Each entry below is to be reproduced exactly, though any pictures it holds must be omitted.
*** Opening of INFORMATION SUPPLIED ***
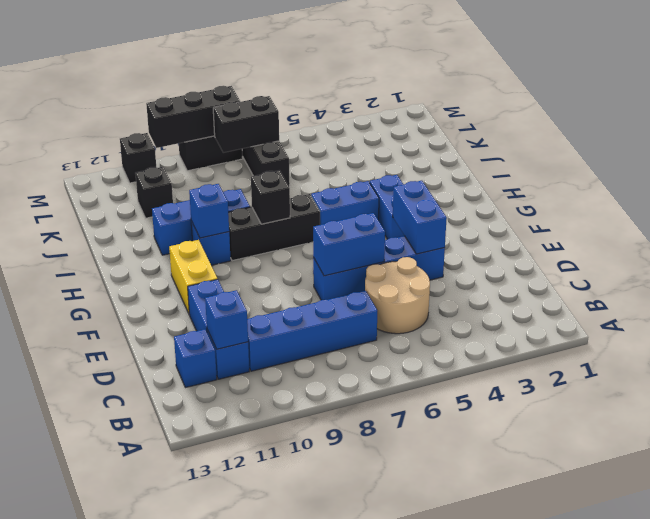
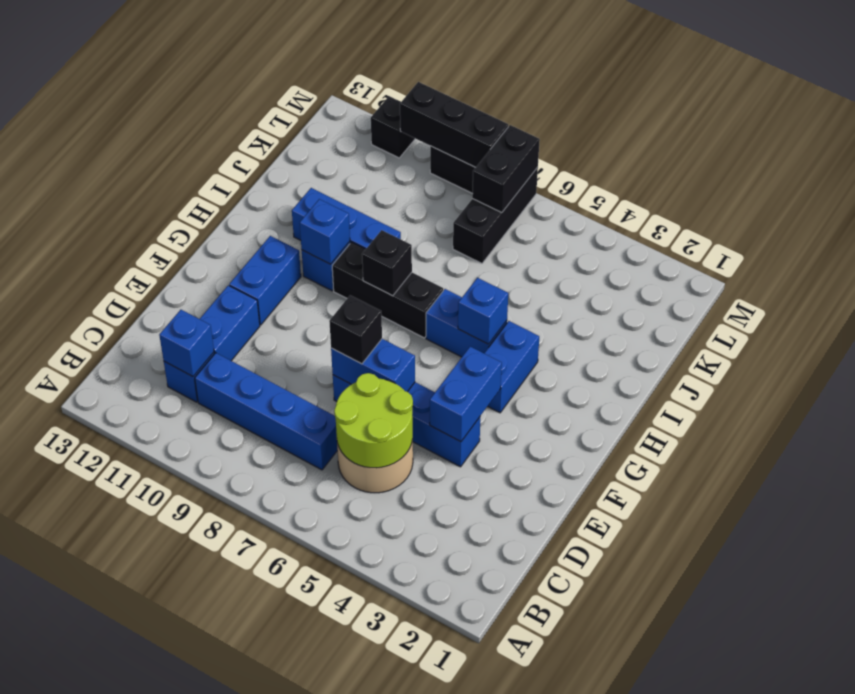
none -> lime round brick C5:D6 level 2
blue brick C12 level 1 -> blue brick H5 level 2
yellow brick F11:G11 level 1 -> blue brick F11:G11 level 1
black brick K11 level 1 -> black brick E7 level 3
black brick L7:L8 level 2 -> black brick L7:M7 level 2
*** Close of INFORMATION SUPPLIED ***
▶ [ANSWER FOR THE TASK]:
none -> lime round brick C5:D6 level 2
blue brick C12 level 1 -> blue brick H5 level 2
yellow brick F11:G11 level 1 -> blue brick F11:G11 level 1
black brick K11 level 1 -> black brick E7 level 3
black brick L7:L8 level 2 -> black brick L7:M7 level 2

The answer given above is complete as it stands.